- **Provided data**:
_ _ _ _
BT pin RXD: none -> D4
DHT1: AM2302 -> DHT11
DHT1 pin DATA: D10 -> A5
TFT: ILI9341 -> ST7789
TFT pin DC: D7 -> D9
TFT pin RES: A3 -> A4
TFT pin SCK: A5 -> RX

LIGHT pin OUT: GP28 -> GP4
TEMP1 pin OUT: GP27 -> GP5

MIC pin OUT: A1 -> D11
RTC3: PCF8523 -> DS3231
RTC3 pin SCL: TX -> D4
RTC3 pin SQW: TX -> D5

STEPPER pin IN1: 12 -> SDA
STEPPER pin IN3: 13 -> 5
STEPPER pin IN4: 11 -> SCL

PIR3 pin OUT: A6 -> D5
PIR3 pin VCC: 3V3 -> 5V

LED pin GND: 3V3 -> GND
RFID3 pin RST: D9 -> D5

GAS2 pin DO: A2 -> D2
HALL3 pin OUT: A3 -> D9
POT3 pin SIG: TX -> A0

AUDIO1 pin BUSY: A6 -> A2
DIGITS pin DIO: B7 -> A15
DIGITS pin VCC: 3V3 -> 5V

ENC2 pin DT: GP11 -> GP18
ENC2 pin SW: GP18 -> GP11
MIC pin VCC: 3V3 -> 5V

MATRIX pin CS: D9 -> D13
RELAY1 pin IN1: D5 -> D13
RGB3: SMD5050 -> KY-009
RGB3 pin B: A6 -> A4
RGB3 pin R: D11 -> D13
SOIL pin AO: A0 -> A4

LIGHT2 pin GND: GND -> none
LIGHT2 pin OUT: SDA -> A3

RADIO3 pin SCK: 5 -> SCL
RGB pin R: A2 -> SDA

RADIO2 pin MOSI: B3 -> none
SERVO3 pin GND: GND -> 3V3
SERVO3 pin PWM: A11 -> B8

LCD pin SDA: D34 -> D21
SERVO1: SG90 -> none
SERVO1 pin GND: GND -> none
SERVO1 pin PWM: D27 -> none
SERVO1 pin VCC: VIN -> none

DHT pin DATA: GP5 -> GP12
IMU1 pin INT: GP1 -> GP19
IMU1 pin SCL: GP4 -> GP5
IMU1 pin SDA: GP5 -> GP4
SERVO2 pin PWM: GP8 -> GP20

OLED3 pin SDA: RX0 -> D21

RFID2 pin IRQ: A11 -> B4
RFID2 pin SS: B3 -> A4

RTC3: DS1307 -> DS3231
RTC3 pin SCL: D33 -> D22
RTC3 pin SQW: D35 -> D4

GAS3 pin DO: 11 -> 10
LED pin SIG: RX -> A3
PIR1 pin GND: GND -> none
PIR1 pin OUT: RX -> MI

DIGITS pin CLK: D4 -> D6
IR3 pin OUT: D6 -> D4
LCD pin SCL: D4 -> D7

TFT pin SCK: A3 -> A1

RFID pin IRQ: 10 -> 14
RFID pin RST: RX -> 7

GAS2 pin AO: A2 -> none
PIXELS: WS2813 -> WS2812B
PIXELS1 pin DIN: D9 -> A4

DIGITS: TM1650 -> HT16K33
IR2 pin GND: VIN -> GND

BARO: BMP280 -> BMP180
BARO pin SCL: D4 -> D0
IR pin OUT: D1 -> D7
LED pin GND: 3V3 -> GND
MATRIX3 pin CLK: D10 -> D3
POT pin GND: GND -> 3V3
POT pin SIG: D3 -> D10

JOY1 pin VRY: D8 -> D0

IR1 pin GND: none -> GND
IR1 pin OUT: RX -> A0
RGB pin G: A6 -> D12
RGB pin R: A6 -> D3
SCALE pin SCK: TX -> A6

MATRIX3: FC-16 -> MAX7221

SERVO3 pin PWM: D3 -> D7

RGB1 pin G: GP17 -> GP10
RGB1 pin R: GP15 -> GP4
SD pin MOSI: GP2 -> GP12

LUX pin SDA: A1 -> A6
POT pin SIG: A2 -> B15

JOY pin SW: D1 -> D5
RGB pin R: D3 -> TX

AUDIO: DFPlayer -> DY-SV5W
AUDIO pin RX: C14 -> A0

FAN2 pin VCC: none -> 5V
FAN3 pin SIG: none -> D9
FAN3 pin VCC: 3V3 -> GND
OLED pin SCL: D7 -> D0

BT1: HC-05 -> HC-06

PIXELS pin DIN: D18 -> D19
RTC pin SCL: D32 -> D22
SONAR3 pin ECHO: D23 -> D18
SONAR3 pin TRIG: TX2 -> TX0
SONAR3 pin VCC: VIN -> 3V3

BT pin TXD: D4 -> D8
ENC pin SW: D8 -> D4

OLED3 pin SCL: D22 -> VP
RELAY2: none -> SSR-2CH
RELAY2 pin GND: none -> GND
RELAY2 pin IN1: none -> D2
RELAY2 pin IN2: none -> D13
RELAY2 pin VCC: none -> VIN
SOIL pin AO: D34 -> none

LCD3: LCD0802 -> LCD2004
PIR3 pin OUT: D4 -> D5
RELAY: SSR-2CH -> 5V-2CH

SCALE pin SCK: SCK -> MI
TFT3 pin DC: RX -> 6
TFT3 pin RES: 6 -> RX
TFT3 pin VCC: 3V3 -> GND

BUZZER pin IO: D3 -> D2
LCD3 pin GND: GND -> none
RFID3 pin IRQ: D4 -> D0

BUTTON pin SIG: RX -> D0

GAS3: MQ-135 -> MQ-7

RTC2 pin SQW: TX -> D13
_ _ _ _
- **Try it**: Find "LED pin SIG: RX -> A3" in the entries above and copy that whole line exactly, then each line after it through the line that contains "PIR3 pin OUT: D4 -> D5".

- **Answer below**:
LED pin SIG: RX -> A3
PIR1 pin GND: GND -> none
PIR1 pin OUT: RX -> MI

DIGITS pin CLK: D4 -> D6
IR3 pin OUT: D6 -> D4
LCD pin SCL: D4 -> D7

TFT pin SCK: A3 -> A1

RFID pin IRQ: 10 -> 14
RFID pin RST: RX -> 7

GAS2 pin AO: A2 -> none
PIXELS: WS2813 -> WS2812B
PIXELS1 pin DIN: D9 -> A4

DIGITS: TM1650 -> HT16K33
IR2 pin GND: VIN -> GND

BARO: BMP280 -> BMP180
BARO pin SCL: D4 -> D0
IR pin OUT: D1 -> D7
LED pin GND: 3V3 -> GND
MATRIX3 pin CLK: D10 -> D3
POT pin GND: GND -> 3V3
POT pin SIG: D3 -> D10

JOY1 pin VRY: D8 -> D0

IR1 pin GND: none -> GND
IR1 pin OUT: RX -> A0
RGB pin G: A6 -> D12
RGB pin R: A6 -> D3
SCALE pin SCK: TX -> A6

MATRIX3: FC-16 -> MAX7221

SERVO3 pin PWM: D3 -> D7

RGB1 pin G: GP17 -> GP10
RGB1 pin R: GP15 -> GP4
SD pin MOSI: GP2 -> GP12

LUX pin SDA: A1 -> A6
POT pin SIG: A2 -> B15

JOY pin SW: D1 -> D5
RGB pin R: D3 -> TX

AUDIO: DFPlayer -> DY-SV5W
AUDIO pin RX: C14 -> A0

FAN2 pin VCC: none -> 5V
FAN3 pin SIG: none -> D9
FAN3 pin VCC: 3V3 -> GND
OLED pin SCL: D7 -> D0

BT1: HC-05 -> HC-06

PIXELS pin DIN: D18 -> D19
RTC pin SCL: D32 -> D22
SONAR3 pin ECHO: D23 -> D18
SONAR3 pin TRIG: TX2 -> TX0
SONAR3 pin VCC: VIN -> 3V3

BT pin TXD: D4 -> D8
ENC pin SW: D8 -> D4

OLED3 pin SCL: D22 -> VP
RELAY2: none -> SSR-2CH
RELAY2 pin GND: none -> GND
RELAY2 pin IN1: none -> D2
RELAY2 pin IN2: none -> D13
RELAY2 pin VCC: none -> VIN
SOIL pin AO: D34 -> none

LCD3: LCD0802 -> LCD2004
PIR3 pin OUT: D4 -> D5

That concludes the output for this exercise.